+++ PROVIDED RECORDS +++

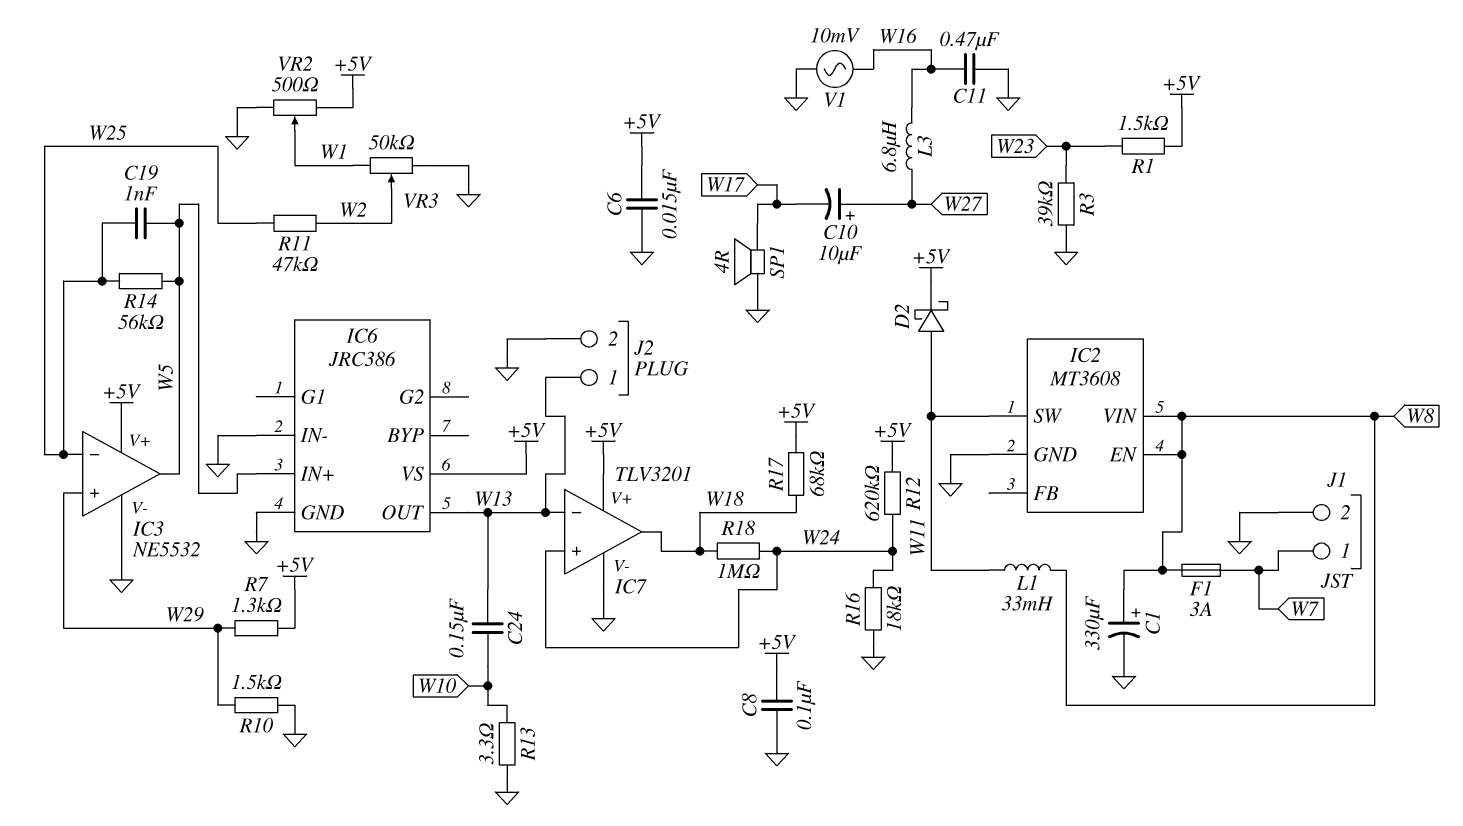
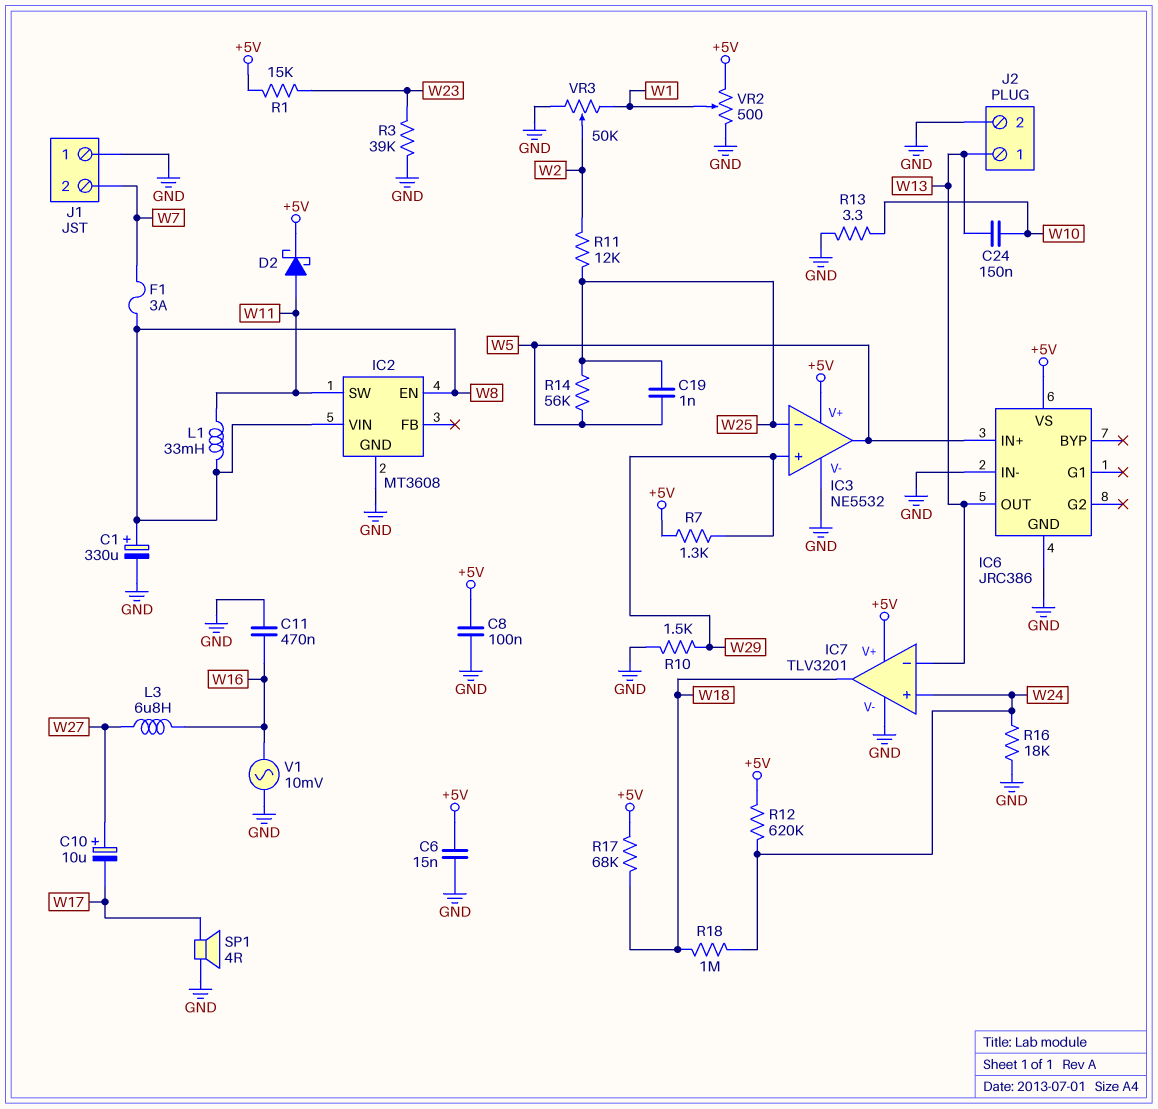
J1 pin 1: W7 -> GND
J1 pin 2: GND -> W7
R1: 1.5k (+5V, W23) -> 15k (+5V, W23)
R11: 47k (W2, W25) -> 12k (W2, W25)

+++
+++ PROVIDED RECORDS +++

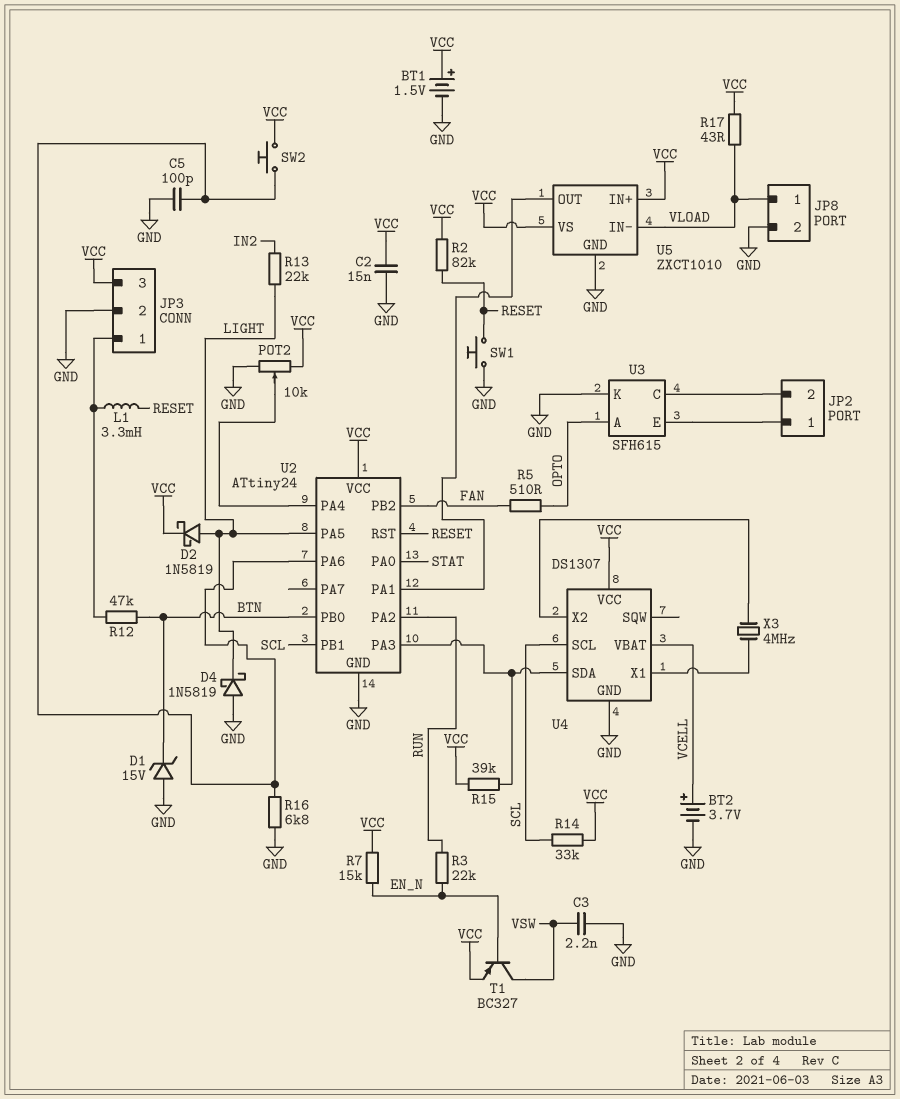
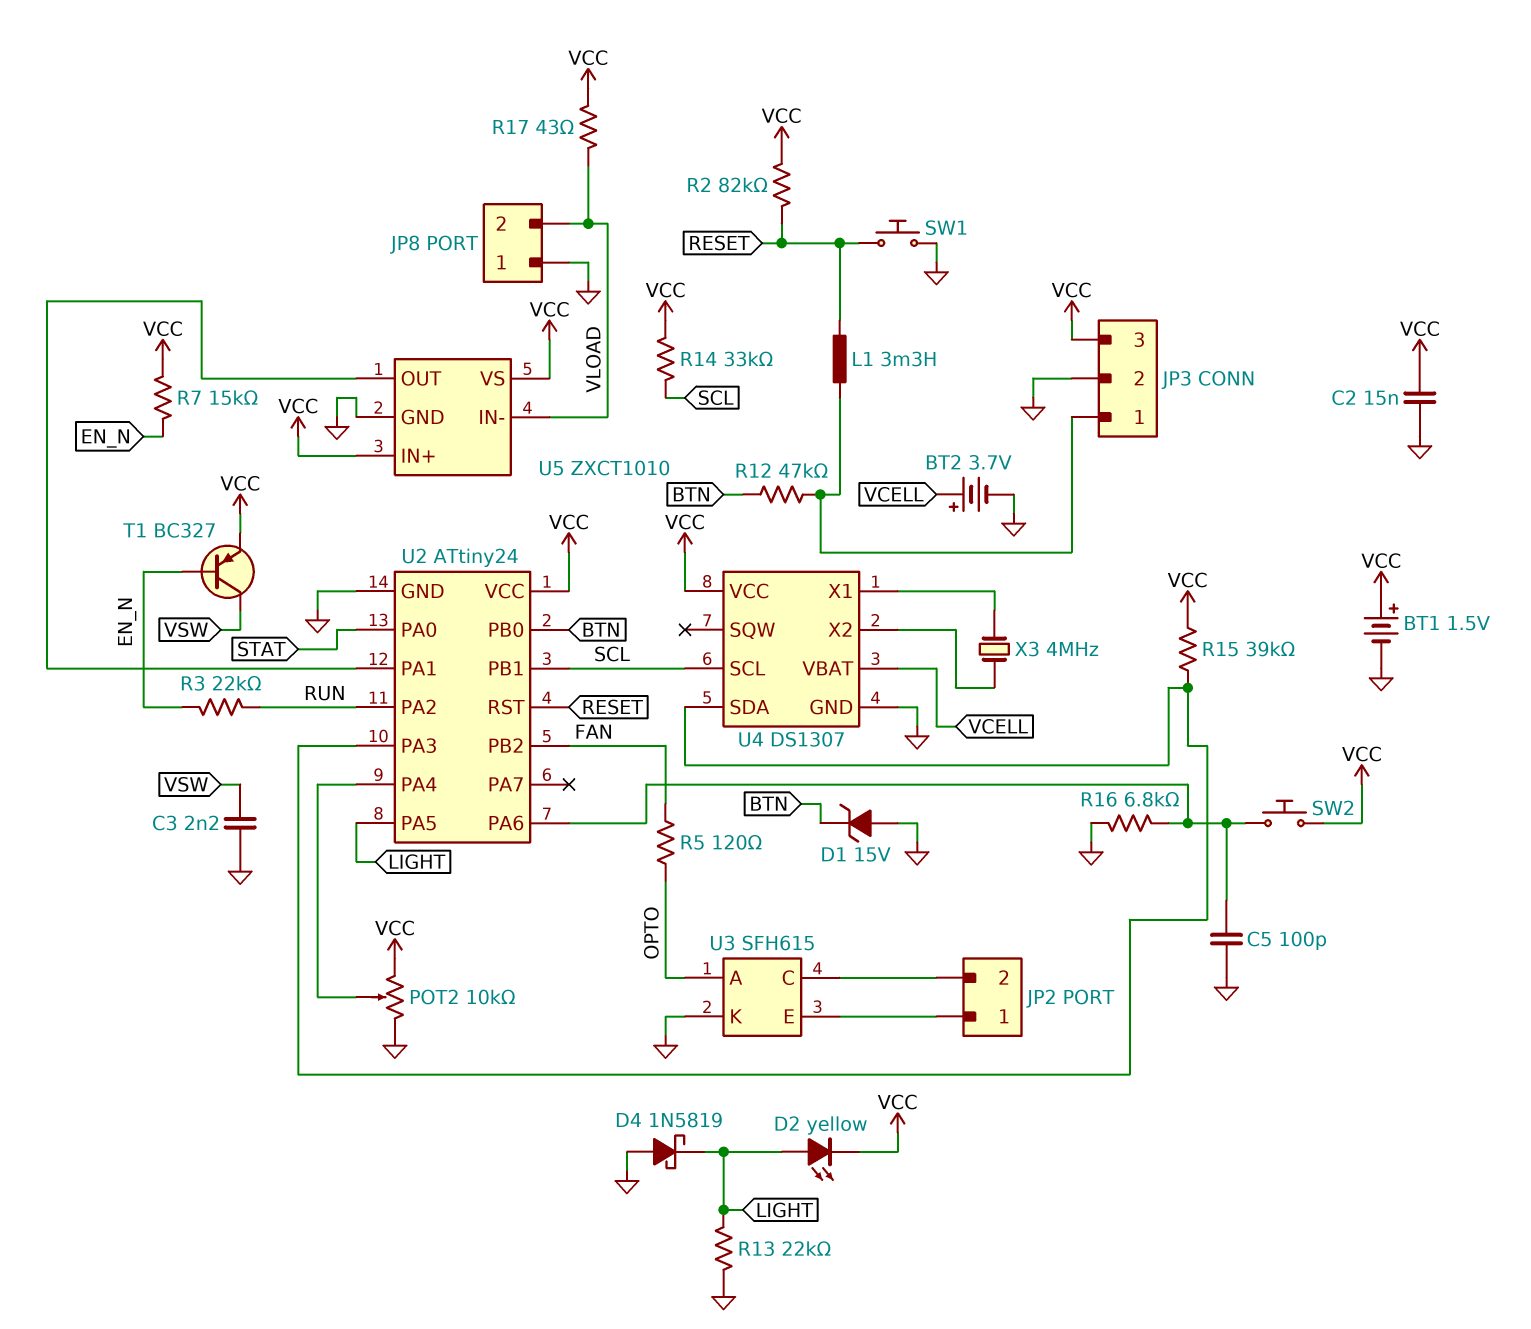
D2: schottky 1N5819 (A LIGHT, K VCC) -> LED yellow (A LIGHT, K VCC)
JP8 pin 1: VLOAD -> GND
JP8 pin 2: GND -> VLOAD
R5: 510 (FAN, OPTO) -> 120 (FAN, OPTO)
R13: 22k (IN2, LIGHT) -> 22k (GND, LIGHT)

+++

- WHAT TO WORK ON
What you return should be exactly the lines above, starting at the one with "D2: schottky 1N5819" and ending at the one with "R13: 22k (IN2, LIGHT) -> 22k (GND, LIGHT)", and nothing else.

- RESPONSE
D2: schottky 1N5819 (A LIGHT, K VCC) -> LED yellow (A LIGHT, K VCC)
JP8 pin 1: VLOAD -> GND
JP8 pin 2: GND -> VLOAD
R5: 510 (FAN, OPTO) -> 120 (FAN, OPTO)
R13: 22k (IN2, LIGHT) -> 22k (GND, LIGHT)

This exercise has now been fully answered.